Exercise objective >> Exclude all pictures, then restate the entries below word for word.

Information >>
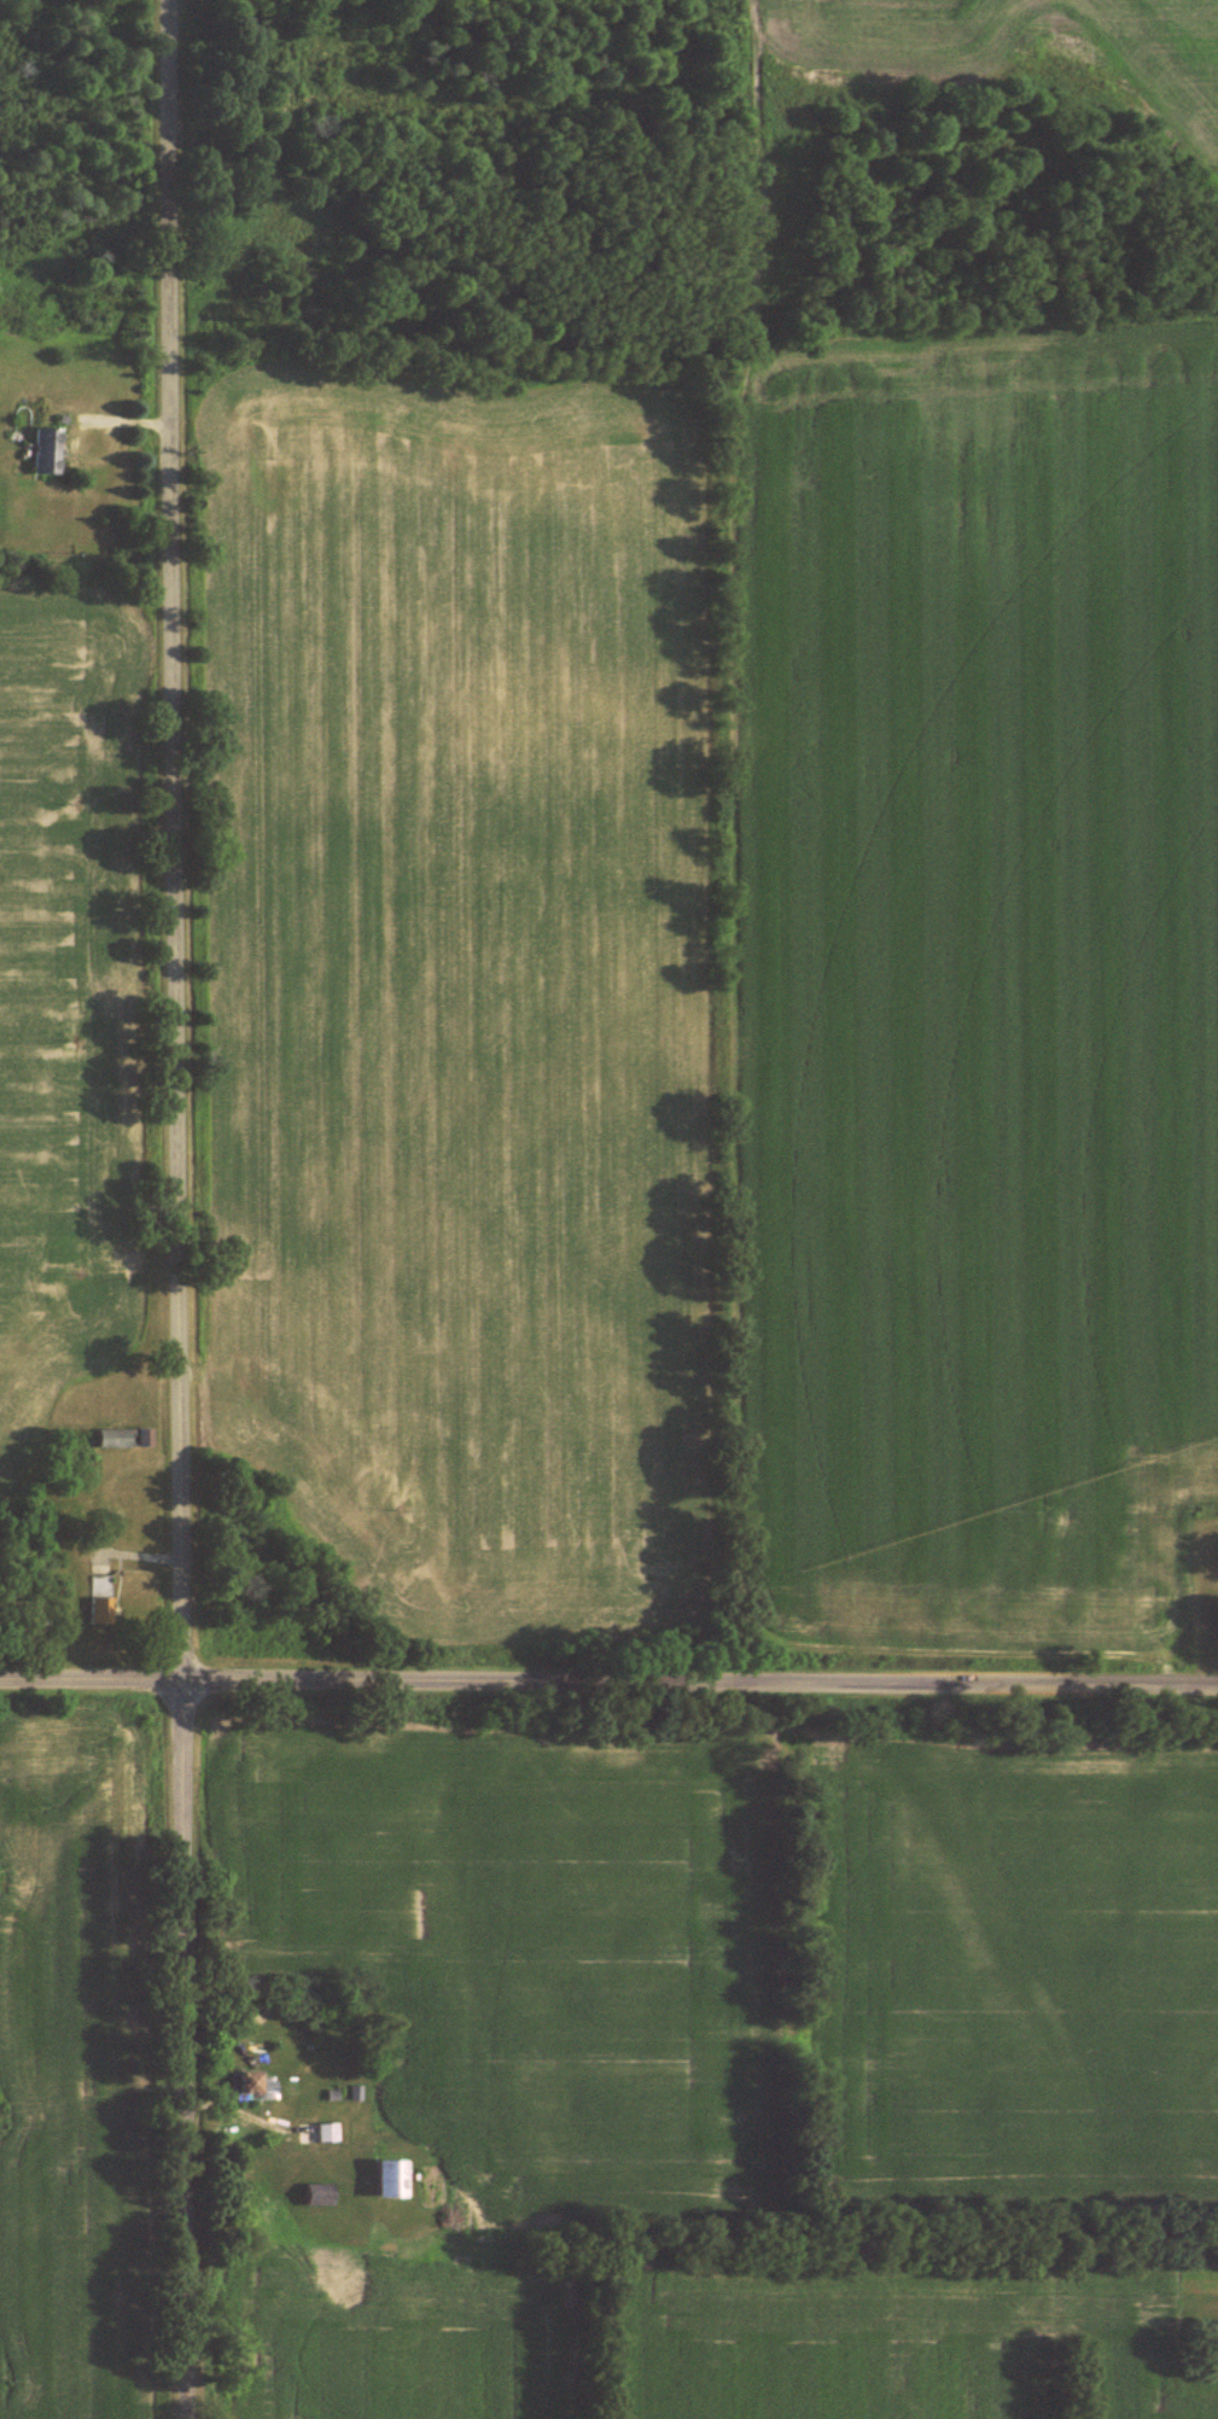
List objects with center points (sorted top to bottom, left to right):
building: (48, 452)
road: (187, 1209)
building: (125, 1438)
building: (103, 1599)
road: (609, 1686)
building: (254, 2084)
building: (330, 2132)
building: (395, 2178)
building: (322, 2194)

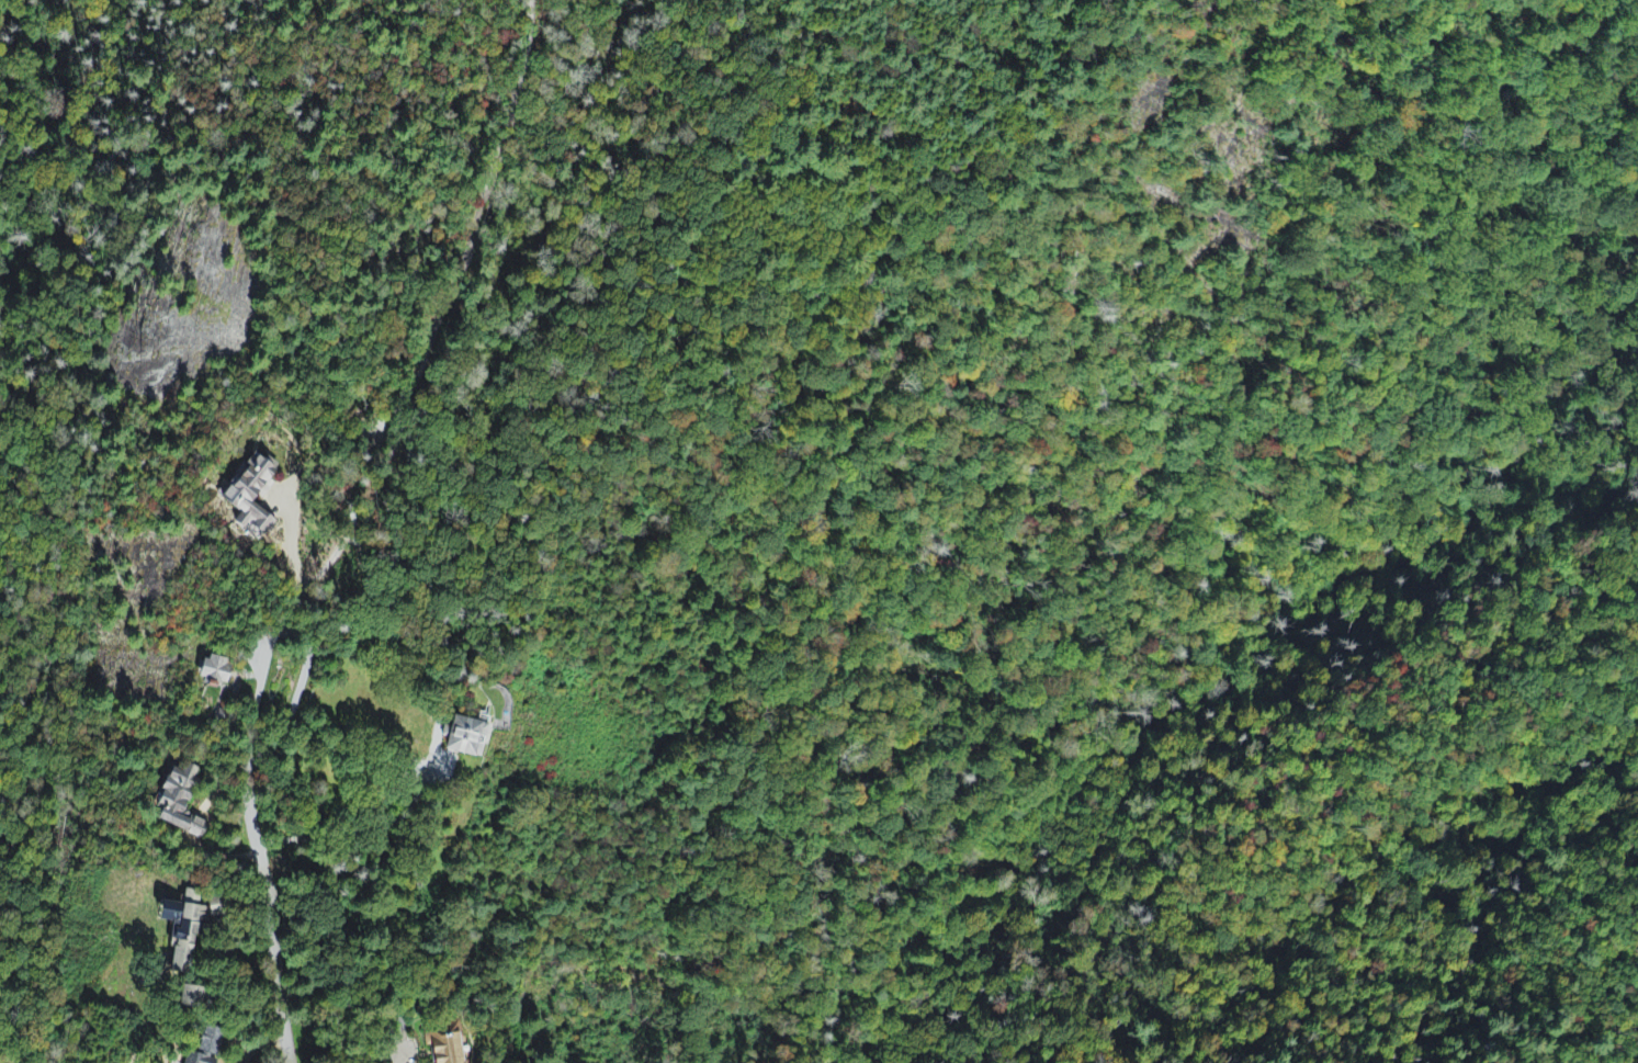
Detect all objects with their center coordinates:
road: (466, 210)
park: (533, 409)
building: (253, 497)
building: (216, 672)
road: (296, 696)
building: (467, 740)
building: (180, 803)
road: (257, 843)
building: (189, 930)
building: (194, 997)
building: (446, 1044)
building: (208, 1048)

Worked solution >>
List objects with center points (sorted top to bottom, left to right):
building: (48, 452)
road: (187, 1209)
building: (125, 1438)
building: (103, 1599)
road: (609, 1686)
building: (254, 2084)
building: (330, 2132)
building: (395, 2178)
building: (322, 2194)

Detect all objects with their center coordinates:
road: (466, 210)
park: (533, 409)
building: (253, 497)
building: (216, 672)
road: (296, 696)
building: (467, 740)
building: (180, 803)
road: (257, 843)
building: (189, 930)
building: (194, 997)
building: (446, 1044)
building: (208, 1048)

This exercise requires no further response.